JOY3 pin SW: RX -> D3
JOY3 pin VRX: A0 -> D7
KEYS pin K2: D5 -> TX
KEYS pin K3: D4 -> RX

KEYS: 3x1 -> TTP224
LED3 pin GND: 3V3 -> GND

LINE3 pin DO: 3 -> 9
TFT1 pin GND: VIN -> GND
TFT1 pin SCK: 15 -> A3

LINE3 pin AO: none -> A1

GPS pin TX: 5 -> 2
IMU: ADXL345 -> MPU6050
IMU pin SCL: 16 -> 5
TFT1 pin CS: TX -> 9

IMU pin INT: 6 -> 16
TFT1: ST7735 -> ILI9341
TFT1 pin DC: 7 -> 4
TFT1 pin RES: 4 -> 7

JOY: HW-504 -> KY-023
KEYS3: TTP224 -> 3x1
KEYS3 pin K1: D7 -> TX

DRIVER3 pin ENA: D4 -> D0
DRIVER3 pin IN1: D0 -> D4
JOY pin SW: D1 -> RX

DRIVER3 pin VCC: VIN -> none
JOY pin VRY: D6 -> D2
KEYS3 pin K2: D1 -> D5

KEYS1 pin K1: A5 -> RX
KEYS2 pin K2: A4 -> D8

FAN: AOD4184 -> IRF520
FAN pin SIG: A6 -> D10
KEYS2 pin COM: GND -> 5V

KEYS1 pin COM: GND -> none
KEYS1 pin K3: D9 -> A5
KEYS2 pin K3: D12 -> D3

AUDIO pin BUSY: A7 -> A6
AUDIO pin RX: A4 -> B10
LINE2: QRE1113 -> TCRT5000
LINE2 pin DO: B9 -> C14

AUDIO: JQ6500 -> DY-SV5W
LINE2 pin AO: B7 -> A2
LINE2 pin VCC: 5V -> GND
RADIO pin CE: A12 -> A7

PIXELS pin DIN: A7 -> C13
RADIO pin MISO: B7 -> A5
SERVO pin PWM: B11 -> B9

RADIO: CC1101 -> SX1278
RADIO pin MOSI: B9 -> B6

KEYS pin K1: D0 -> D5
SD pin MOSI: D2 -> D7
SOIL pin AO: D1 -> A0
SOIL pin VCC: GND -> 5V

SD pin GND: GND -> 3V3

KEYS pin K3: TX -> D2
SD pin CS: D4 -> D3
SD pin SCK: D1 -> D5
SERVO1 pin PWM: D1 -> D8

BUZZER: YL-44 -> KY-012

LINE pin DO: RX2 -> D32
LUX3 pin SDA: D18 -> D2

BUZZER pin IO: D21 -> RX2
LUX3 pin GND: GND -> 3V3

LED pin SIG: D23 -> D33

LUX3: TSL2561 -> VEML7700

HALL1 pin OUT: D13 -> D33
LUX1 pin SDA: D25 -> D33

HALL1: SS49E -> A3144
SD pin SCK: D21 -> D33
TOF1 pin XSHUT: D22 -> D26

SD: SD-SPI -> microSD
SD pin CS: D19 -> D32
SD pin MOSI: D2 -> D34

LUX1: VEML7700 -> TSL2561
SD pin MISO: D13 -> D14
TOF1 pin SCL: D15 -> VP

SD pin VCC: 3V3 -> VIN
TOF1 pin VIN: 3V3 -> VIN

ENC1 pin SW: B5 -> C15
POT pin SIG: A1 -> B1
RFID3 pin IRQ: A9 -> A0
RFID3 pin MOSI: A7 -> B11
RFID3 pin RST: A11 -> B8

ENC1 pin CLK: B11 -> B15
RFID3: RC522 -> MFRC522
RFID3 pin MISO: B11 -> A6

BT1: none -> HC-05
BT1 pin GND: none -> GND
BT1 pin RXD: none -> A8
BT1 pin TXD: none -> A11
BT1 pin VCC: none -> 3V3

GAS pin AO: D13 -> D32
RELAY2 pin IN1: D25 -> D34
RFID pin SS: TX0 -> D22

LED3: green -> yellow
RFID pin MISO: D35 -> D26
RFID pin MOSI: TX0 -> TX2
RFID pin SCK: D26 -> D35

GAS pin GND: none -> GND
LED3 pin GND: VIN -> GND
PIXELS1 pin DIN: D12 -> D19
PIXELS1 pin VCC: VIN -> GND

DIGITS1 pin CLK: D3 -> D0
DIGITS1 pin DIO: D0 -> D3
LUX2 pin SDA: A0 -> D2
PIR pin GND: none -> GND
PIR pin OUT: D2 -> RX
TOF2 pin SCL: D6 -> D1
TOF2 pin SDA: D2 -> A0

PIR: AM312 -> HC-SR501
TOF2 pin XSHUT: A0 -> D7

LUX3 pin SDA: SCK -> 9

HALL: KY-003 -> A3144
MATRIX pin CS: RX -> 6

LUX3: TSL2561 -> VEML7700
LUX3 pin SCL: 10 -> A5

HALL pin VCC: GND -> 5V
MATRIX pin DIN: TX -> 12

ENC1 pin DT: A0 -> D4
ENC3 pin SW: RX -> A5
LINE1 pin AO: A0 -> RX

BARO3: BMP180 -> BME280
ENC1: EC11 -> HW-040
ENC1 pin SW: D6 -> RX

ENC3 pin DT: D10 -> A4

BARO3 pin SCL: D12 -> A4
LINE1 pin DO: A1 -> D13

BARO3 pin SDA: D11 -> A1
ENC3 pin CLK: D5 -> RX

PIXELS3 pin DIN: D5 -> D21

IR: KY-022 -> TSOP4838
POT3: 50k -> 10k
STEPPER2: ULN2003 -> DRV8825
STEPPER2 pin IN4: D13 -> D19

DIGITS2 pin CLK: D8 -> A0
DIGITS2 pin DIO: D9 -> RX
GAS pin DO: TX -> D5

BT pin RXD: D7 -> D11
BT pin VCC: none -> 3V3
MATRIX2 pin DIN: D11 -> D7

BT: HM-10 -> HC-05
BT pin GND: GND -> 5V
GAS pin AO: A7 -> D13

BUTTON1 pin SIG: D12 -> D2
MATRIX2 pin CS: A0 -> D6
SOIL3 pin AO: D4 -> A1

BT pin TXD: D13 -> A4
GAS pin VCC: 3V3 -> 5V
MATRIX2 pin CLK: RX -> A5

Brief: Each line that contains "MOSI" is to be copied from the listing above.

Result for this exercise:
RADIO pin MOSI: B9 -> B6
SD pin MOSI: D2 -> D7
SD pin MOSI: D2 -> D34
RFID3 pin MOSI: A7 -> B11
RFID pin MOSI: TX0 -> TX2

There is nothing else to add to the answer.